The answer is the full set of records, given again exactly and without images.
-- Listed entries follows --
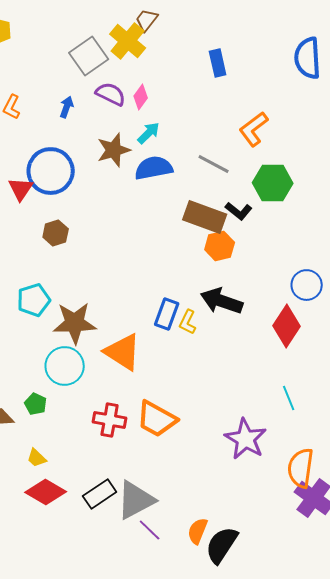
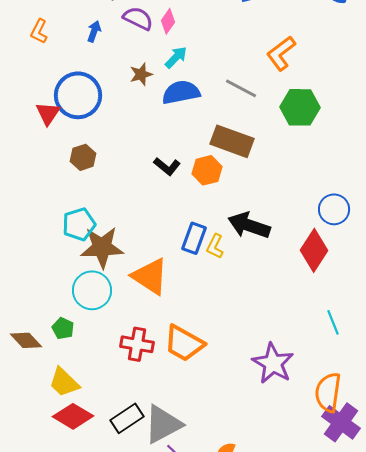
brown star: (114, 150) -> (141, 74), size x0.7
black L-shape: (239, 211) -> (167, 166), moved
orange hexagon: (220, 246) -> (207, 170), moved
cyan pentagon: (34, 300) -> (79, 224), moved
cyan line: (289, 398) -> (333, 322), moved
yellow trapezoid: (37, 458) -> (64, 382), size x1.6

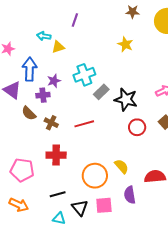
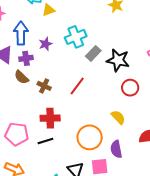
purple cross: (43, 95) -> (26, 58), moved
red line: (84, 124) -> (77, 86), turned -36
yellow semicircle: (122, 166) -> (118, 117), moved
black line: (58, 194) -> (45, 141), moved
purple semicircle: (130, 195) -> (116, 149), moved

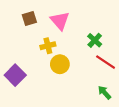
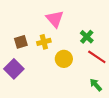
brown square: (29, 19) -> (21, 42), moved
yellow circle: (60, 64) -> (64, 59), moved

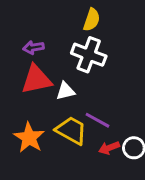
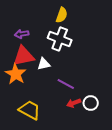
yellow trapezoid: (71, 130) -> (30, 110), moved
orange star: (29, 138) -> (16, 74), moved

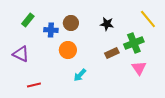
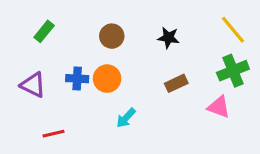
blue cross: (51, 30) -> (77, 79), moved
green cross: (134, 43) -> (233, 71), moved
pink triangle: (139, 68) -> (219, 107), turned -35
-- Listed entries concluded --
• [Answer space]
brown star: (114, 150) -> (141, 74), size x0.7
black L-shape: (239, 211) -> (167, 166), moved
orange hexagon: (220, 246) -> (207, 170), moved
cyan pentagon: (34, 300) -> (79, 224), moved
cyan line: (289, 398) -> (333, 322), moved
yellow trapezoid: (37, 458) -> (64, 382), size x1.6

purple cross: (43, 95) -> (26, 58), moved
red line: (84, 124) -> (77, 86), turned -36
yellow semicircle: (122, 166) -> (118, 117), moved
black line: (58, 194) -> (45, 141), moved
purple semicircle: (130, 195) -> (116, 149), moved

brown square: (29, 19) -> (21, 42), moved
yellow circle: (60, 64) -> (64, 59), moved

yellow trapezoid: (71, 130) -> (30, 110), moved
orange star: (29, 138) -> (16, 74), moved

blue cross: (51, 30) -> (77, 79), moved
green cross: (134, 43) -> (233, 71), moved
pink triangle: (139, 68) -> (219, 107), turned -35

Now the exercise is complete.